Required action
With the pictures removed, reproduce exactly the lines from the one that contains "TEMP: LM35 -> DS18B20" through the last line of the entries below.

Dataset excerpts
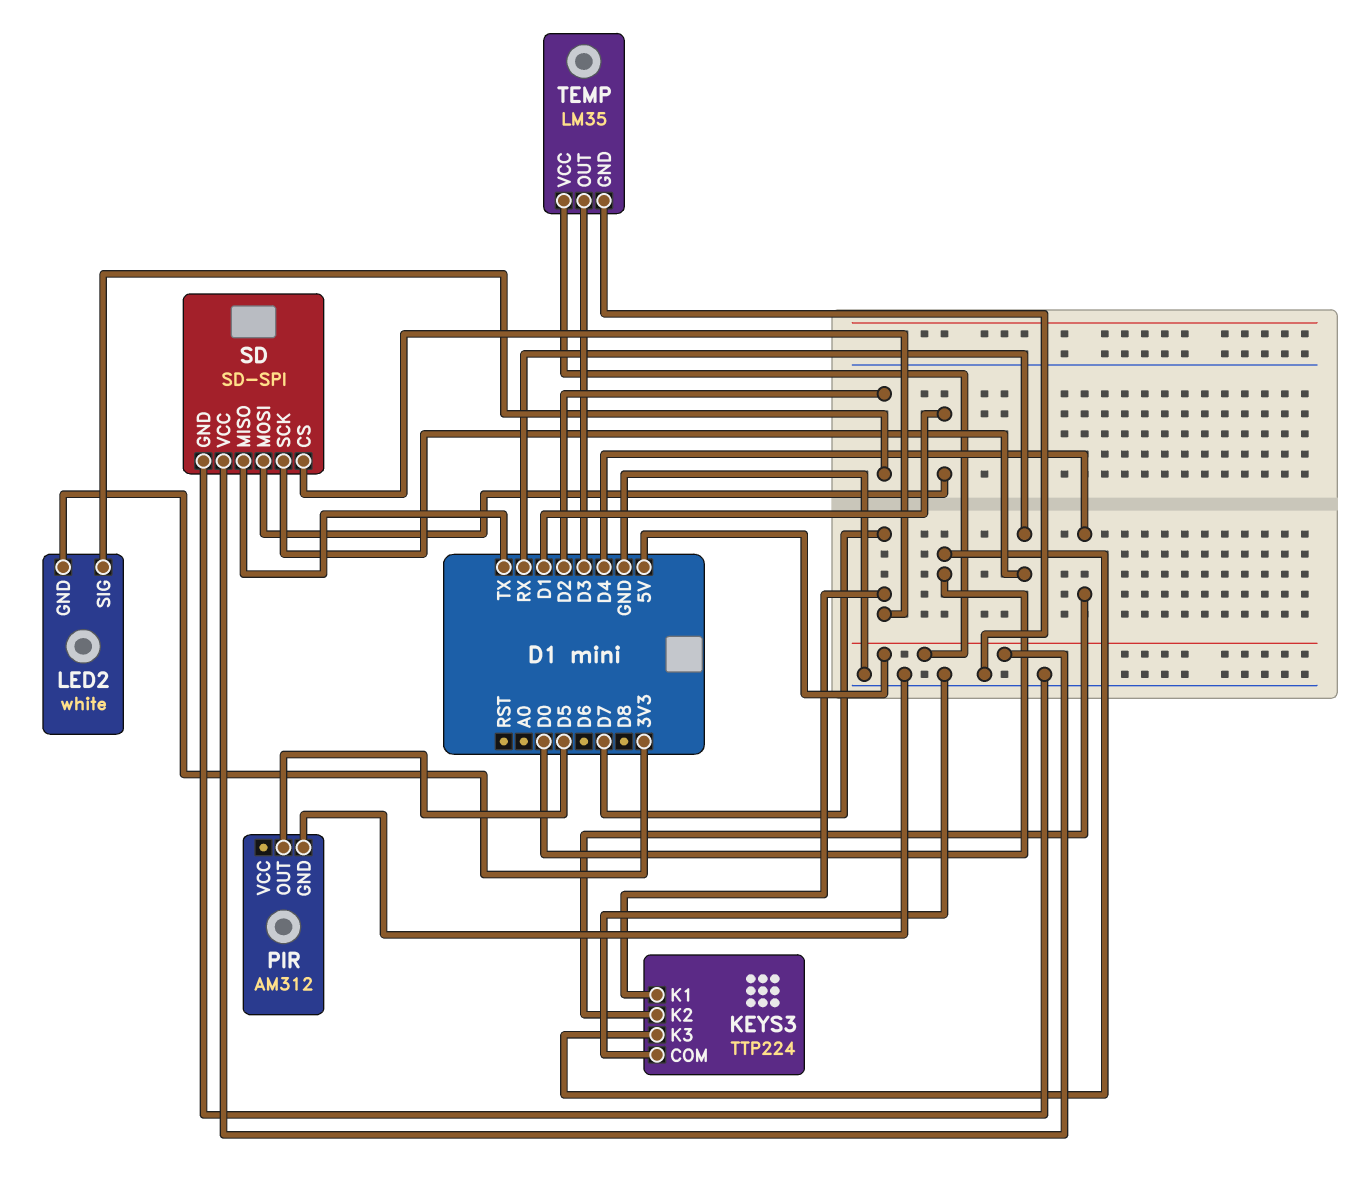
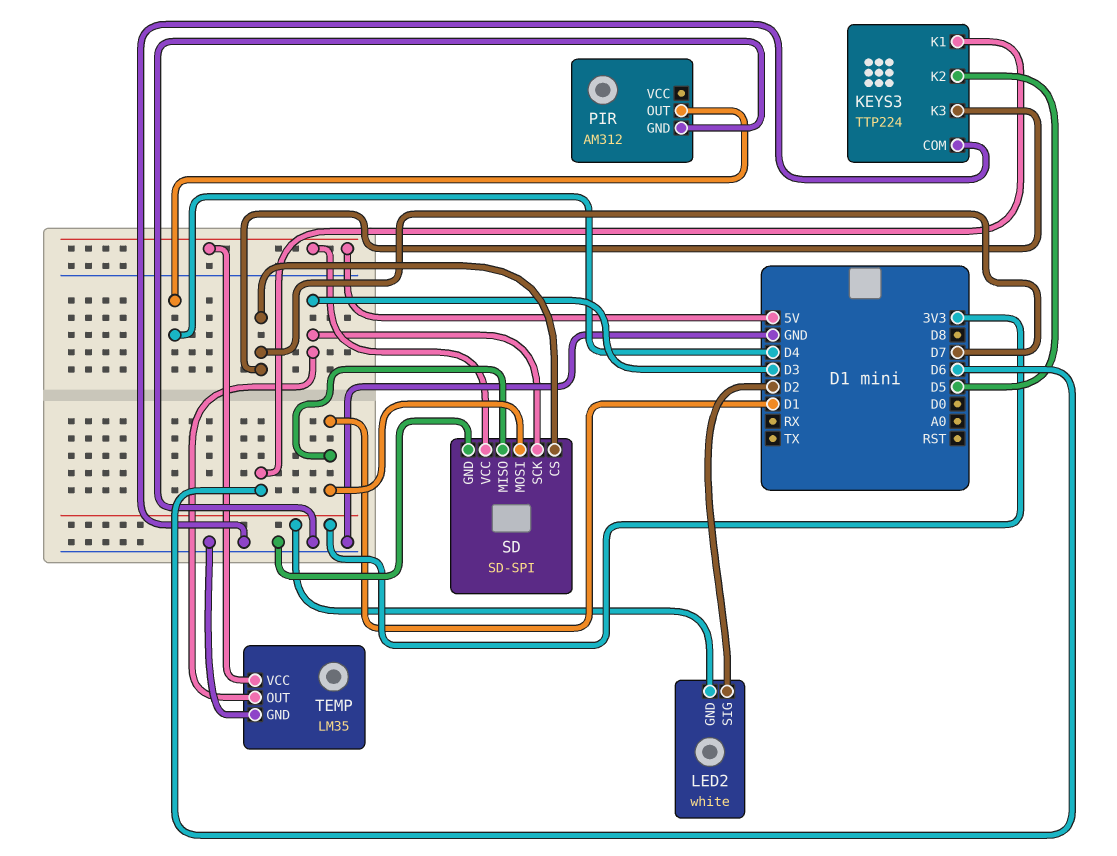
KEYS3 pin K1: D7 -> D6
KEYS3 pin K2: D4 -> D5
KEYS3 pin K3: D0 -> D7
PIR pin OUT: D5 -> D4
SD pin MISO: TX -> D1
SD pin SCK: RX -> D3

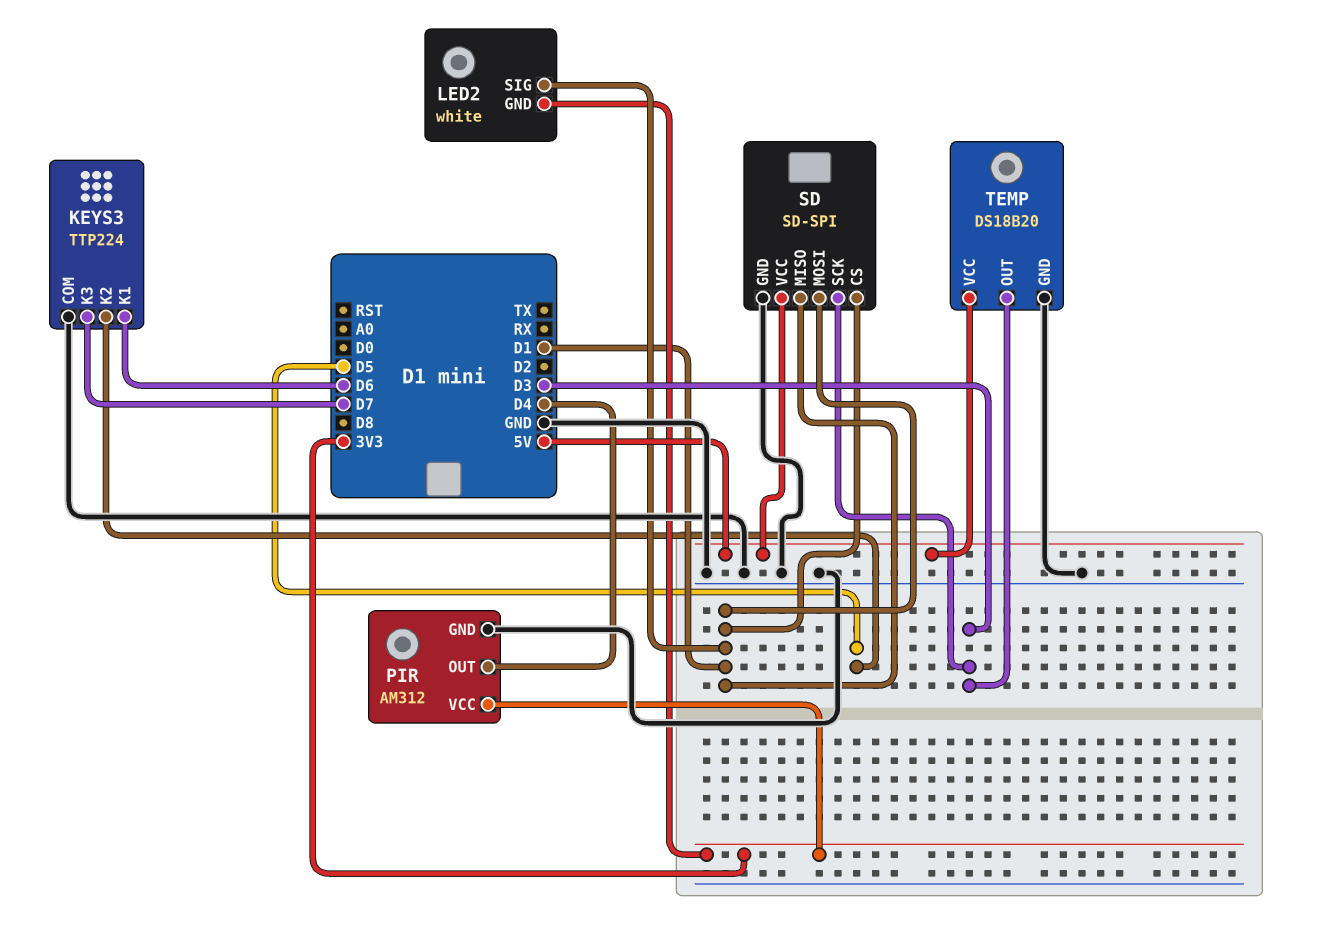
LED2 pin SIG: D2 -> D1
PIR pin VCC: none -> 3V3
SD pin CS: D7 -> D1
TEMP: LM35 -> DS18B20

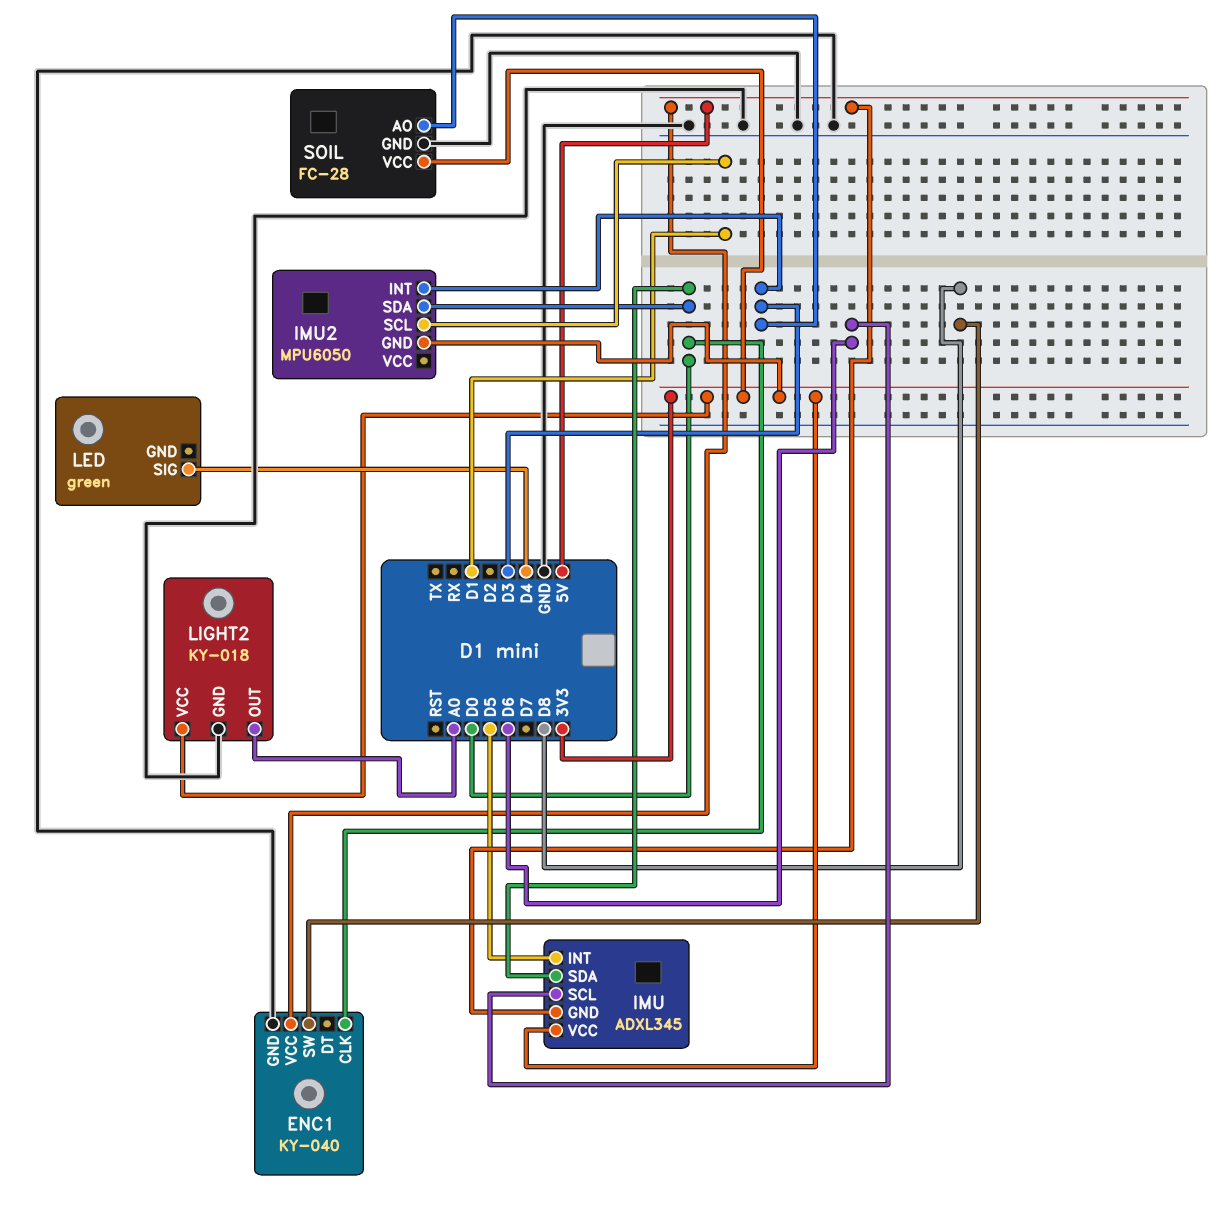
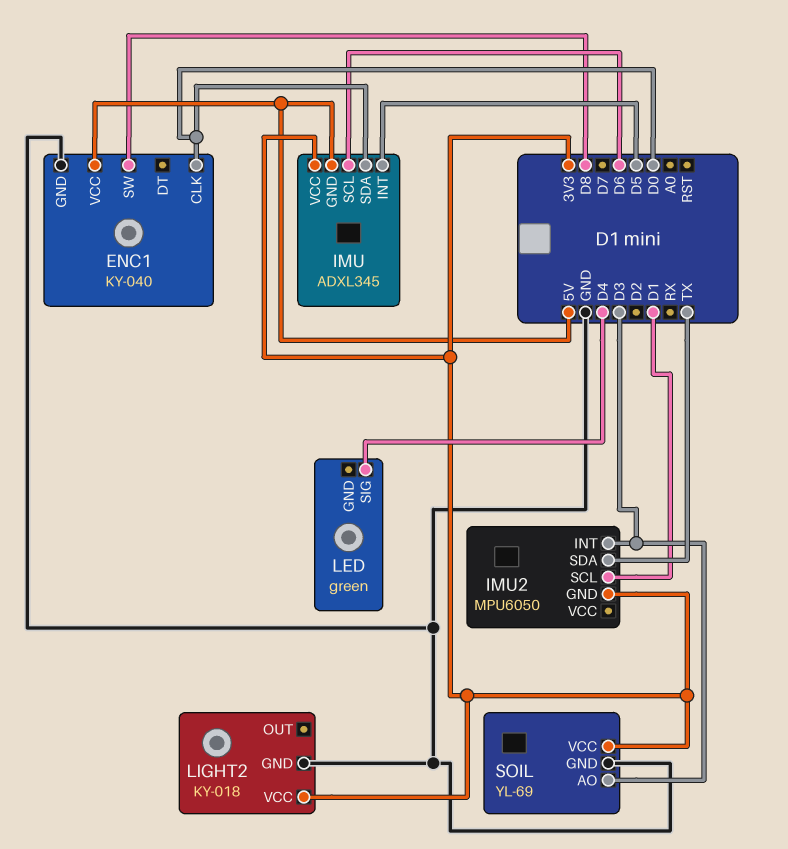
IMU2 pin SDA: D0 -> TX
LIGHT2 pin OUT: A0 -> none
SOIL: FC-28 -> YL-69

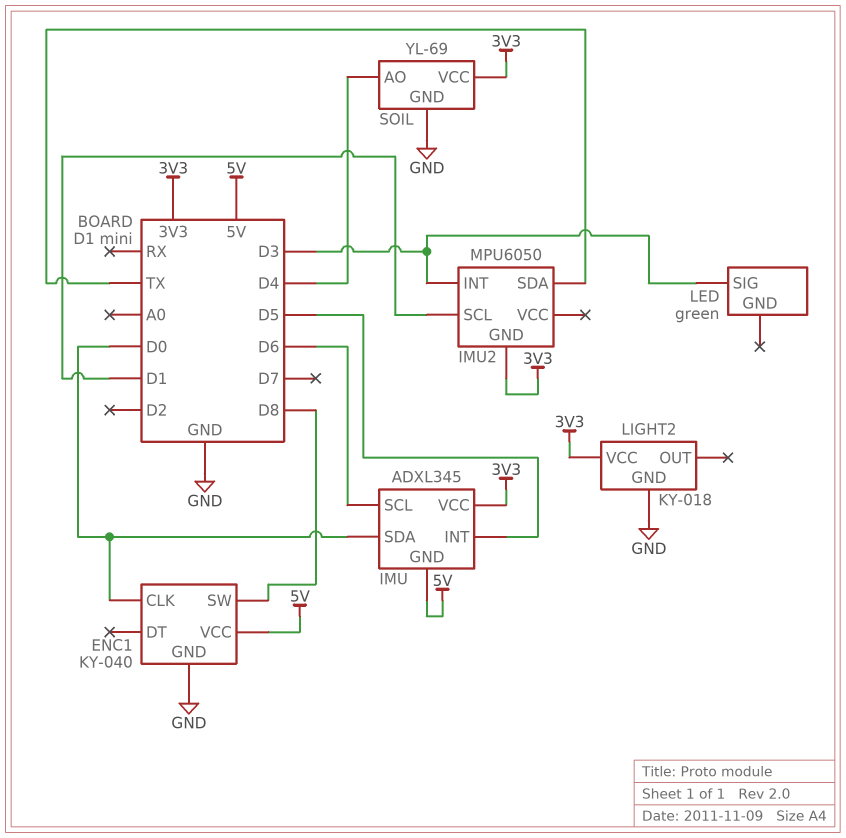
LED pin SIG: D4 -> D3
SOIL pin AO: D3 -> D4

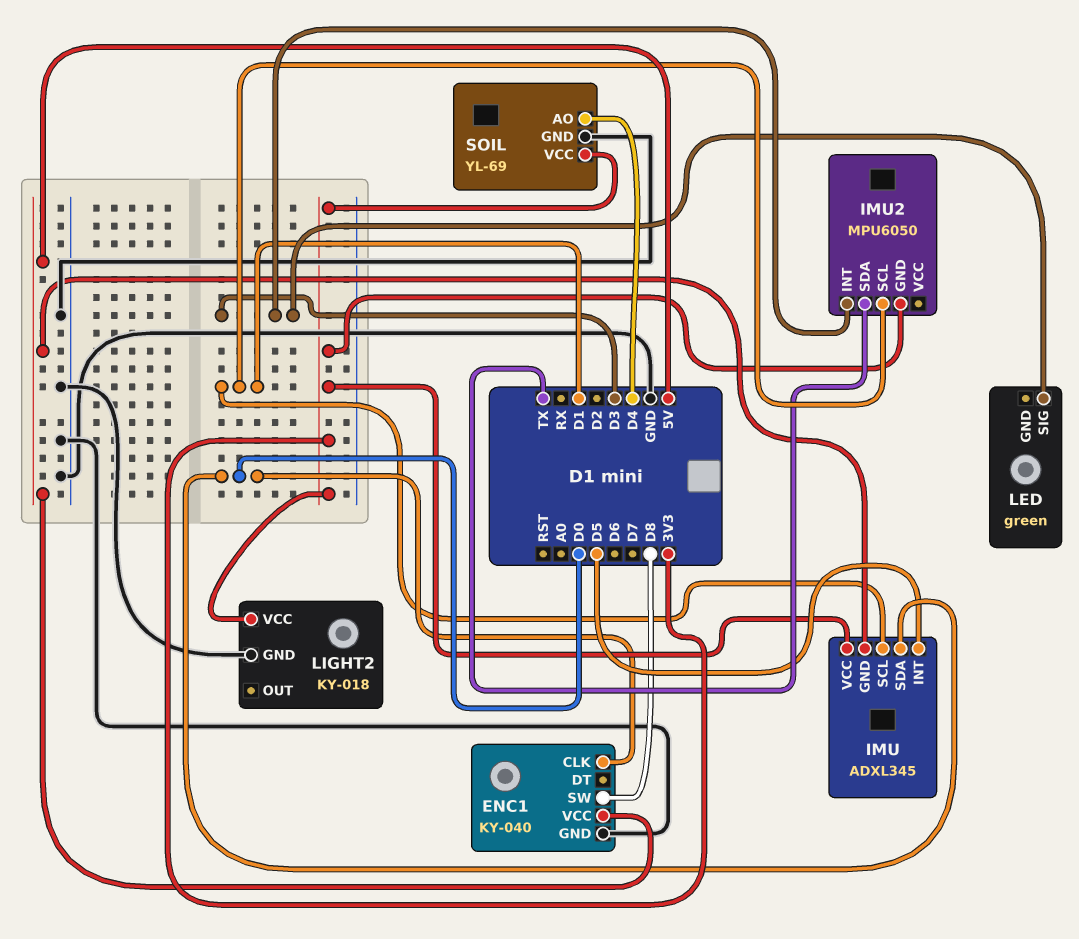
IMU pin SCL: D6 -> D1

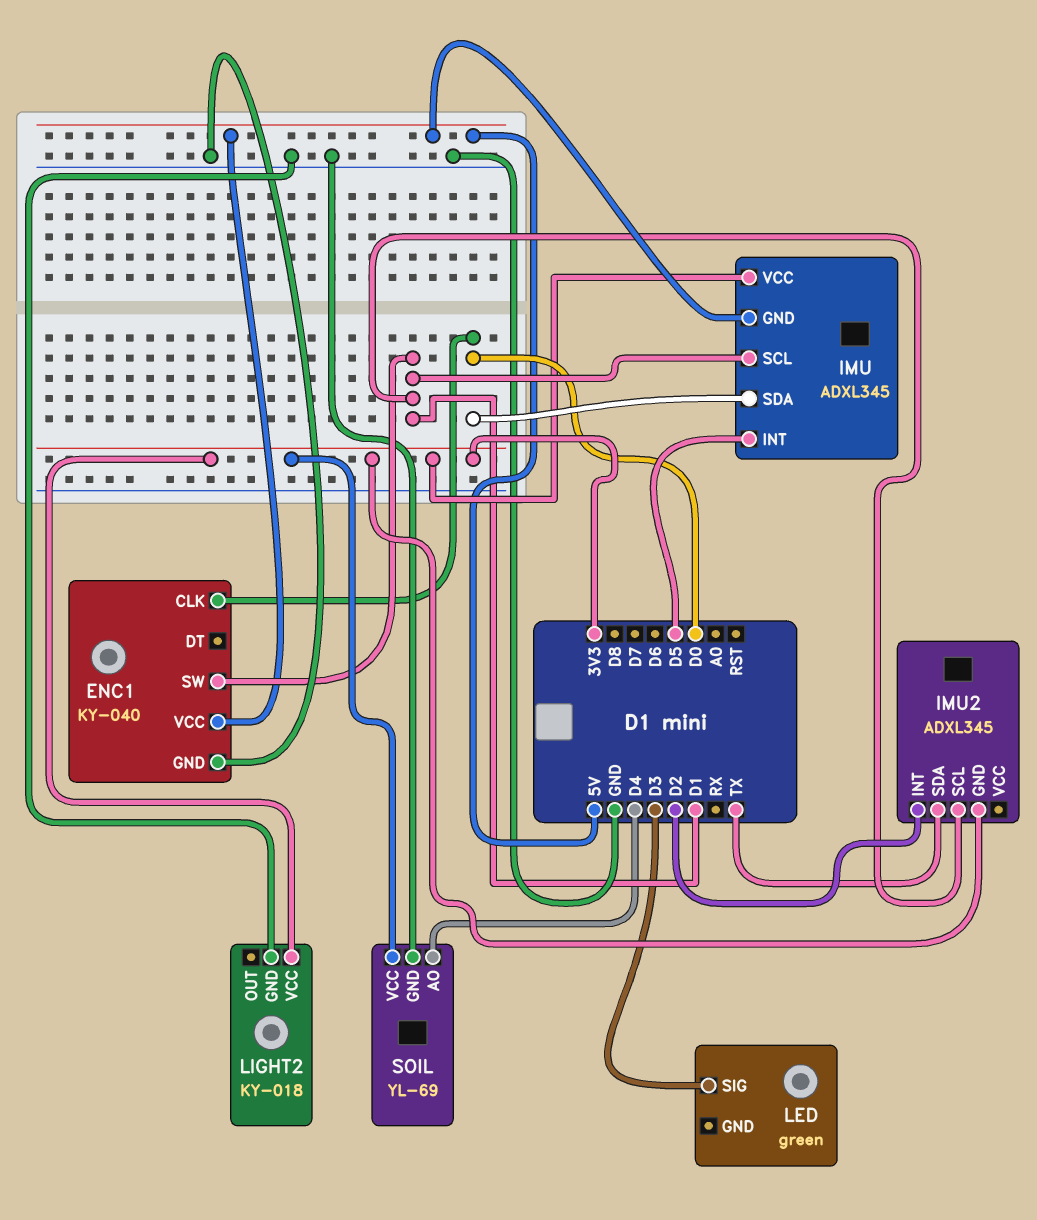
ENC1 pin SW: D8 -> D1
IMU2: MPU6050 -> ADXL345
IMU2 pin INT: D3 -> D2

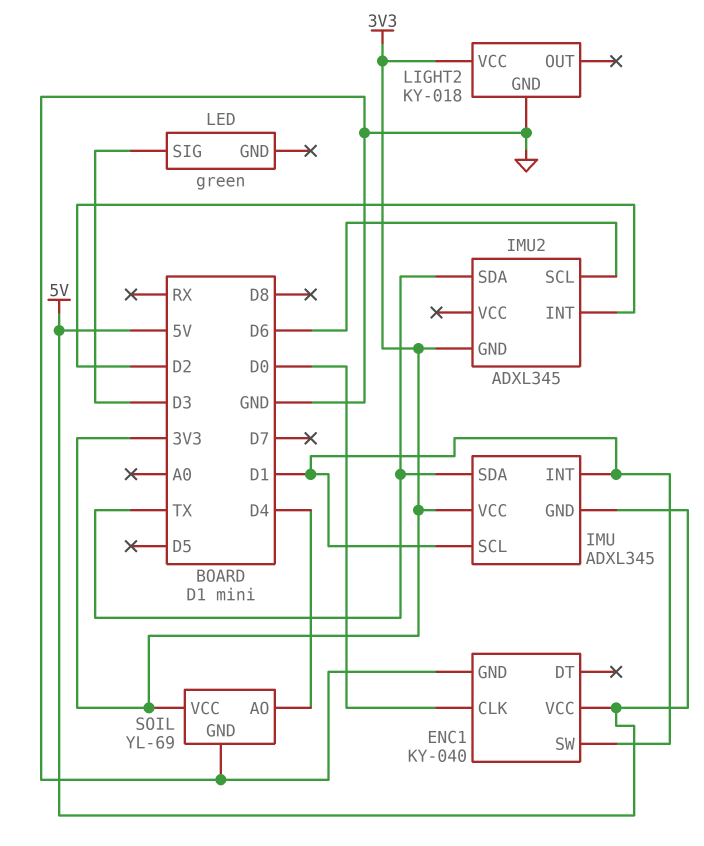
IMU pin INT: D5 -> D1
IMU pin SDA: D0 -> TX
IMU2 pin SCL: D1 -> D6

Exercise result
TEMP: LM35 -> DS18B20

IMU2 pin SDA: D0 -> TX
LIGHT2 pin OUT: A0 -> none
SOIL: FC-28 -> YL-69

LED pin SIG: D4 -> D3
SOIL pin AO: D3 -> D4

IMU pin SCL: D6 -> D1

ENC1 pin SW: D8 -> D1
IMU2: MPU6050 -> ADXL345
IMU2 pin INT: D3 -> D2

IMU pin INT: D5 -> D1
IMU pin SDA: D0 -> TX
IMU2 pin SCL: D1 -> D6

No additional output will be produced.